Repeat the listing below exactly. Pictures do not belong in the copy.

......

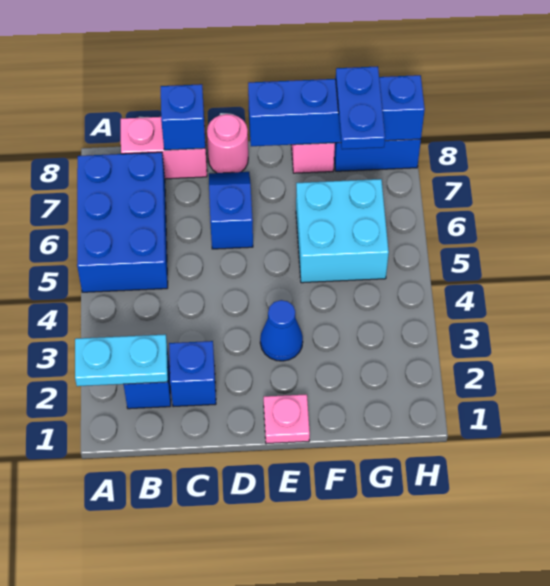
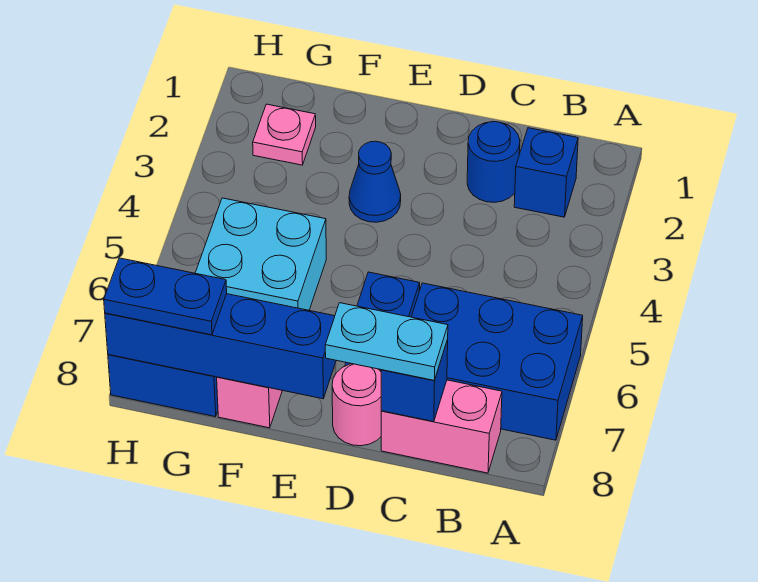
cyan plate A2:B2 level 2 -> cyan plate C8:D8 level 3
blue brick A5:B7 level 1 -> blue brick A6:C7 level 1
blue brick C2 level 1 -> blue round brick C2 level 1
pink plate E1 level 1 -> pink plate G2 level 1
blue plate G7:G8 level 3 -> blue plate G8:H8 level 3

......

Output of the task
cyan plate A2:B2 level 2 -> cyan plate C8:D8 level 3
blue brick A5:B7 level 1 -> blue brick A6:C7 level 1
blue brick C2 level 1 -> blue round brick C2 level 1
pink plate E1 level 1 -> pink plate G2 level 1
blue plate G7:G8 level 3 -> blue plate G8:H8 level 3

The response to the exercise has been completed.